**REQUEST:** Reproduce the opening lines of the records exactly, up to and including the line in which "camera: 55 degrees right, 10 degrees down" occurs.

[Stored dataset items]
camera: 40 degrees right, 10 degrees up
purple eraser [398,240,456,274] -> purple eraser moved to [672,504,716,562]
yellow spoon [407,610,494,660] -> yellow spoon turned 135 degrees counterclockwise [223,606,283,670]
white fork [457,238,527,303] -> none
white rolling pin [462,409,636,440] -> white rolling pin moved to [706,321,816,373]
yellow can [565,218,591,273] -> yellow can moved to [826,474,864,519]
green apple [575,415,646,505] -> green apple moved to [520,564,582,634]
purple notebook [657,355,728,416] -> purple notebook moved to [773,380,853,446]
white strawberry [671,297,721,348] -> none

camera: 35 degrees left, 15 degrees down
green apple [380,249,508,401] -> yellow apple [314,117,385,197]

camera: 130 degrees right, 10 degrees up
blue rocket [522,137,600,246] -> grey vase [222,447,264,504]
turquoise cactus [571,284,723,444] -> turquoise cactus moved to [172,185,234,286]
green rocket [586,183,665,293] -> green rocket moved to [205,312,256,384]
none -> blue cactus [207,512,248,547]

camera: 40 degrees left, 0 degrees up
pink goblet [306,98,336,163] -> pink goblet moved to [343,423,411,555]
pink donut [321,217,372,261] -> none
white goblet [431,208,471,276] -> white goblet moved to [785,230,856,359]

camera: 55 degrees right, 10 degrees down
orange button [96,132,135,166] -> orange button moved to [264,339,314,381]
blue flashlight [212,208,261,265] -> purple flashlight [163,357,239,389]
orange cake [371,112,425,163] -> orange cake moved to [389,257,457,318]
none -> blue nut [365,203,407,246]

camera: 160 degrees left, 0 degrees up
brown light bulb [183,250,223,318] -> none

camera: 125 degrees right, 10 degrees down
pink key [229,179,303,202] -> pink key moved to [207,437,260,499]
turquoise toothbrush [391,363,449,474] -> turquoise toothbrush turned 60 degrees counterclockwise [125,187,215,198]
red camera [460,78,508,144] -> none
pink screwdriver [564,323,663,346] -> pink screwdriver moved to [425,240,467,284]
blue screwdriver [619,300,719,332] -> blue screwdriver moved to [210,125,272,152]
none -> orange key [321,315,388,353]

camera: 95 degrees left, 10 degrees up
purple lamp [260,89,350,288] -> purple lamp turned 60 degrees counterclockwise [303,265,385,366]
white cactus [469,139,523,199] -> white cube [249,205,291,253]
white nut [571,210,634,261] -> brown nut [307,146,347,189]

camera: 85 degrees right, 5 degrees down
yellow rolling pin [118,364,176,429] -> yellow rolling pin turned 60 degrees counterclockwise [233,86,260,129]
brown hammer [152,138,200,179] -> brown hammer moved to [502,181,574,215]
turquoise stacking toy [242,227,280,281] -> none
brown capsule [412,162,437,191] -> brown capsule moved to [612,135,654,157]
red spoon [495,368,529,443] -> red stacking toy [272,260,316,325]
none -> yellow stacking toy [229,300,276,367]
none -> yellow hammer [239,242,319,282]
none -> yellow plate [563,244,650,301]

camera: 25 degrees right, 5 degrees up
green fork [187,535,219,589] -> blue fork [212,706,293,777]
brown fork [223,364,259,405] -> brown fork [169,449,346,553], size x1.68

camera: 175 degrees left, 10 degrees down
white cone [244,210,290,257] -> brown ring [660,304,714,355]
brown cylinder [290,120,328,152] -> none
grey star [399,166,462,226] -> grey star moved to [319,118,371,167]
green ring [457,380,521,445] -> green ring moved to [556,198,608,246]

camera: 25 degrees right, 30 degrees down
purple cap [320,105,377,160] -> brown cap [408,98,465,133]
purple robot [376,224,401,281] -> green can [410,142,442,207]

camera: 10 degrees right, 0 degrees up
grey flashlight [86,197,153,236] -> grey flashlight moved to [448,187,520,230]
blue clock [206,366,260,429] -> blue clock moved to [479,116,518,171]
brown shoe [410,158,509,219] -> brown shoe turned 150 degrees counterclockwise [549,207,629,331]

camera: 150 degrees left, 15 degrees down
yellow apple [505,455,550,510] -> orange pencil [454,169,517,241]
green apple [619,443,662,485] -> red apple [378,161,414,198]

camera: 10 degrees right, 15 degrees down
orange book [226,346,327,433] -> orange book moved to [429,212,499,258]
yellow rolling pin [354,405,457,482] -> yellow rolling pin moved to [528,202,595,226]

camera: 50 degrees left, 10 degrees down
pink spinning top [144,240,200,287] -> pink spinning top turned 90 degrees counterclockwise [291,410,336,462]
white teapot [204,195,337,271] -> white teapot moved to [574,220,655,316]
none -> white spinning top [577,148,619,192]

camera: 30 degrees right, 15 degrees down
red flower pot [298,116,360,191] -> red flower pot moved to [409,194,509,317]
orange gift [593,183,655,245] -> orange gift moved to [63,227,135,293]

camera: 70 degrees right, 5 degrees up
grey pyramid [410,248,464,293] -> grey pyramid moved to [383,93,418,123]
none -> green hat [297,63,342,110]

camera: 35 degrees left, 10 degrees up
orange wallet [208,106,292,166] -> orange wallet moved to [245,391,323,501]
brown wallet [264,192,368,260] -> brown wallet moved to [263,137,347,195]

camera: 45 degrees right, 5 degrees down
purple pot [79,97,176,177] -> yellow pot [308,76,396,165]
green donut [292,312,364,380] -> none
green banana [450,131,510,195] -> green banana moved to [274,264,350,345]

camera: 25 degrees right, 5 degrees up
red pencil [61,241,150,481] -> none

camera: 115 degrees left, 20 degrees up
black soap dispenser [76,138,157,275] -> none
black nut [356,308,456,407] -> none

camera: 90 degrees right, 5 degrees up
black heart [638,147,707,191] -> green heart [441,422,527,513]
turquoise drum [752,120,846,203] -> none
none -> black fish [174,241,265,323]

**RESULT:**
camera: 40 degrees right, 10 degrees up
purple eraser [398,240,456,274] -> purple eraser moved to [672,504,716,562]
yellow spoon [407,610,494,660] -> yellow spoon turned 135 degrees counterclockwise [223,606,283,670]
white fork [457,238,527,303] -> none
white rolling pin [462,409,636,440] -> white rolling pin moved to [706,321,816,373]
yellow can [565,218,591,273] -> yellow can moved to [826,474,864,519]
green apple [575,415,646,505] -> green apple moved to [520,564,582,634]
purple notebook [657,355,728,416] -> purple notebook moved to [773,380,853,446]
white strawberry [671,297,721,348] -> none

camera: 35 degrees left, 15 degrees down
green apple [380,249,508,401] -> yellow apple [314,117,385,197]

camera: 130 degrees right, 10 degrees up
blue rocket [522,137,600,246] -> grey vase [222,447,264,504]
turquoise cactus [571,284,723,444] -> turquoise cactus moved to [172,185,234,286]
green rocket [586,183,665,293] -> green rocket moved to [205,312,256,384]
none -> blue cactus [207,512,248,547]

camera: 40 degrees left, 0 degrees up
pink goblet [306,98,336,163] -> pink goblet moved to [343,423,411,555]
pink donut [321,217,372,261] -> none
white goblet [431,208,471,276] -> white goblet moved to [785,230,856,359]

camera: 55 degrees right, 10 degrees down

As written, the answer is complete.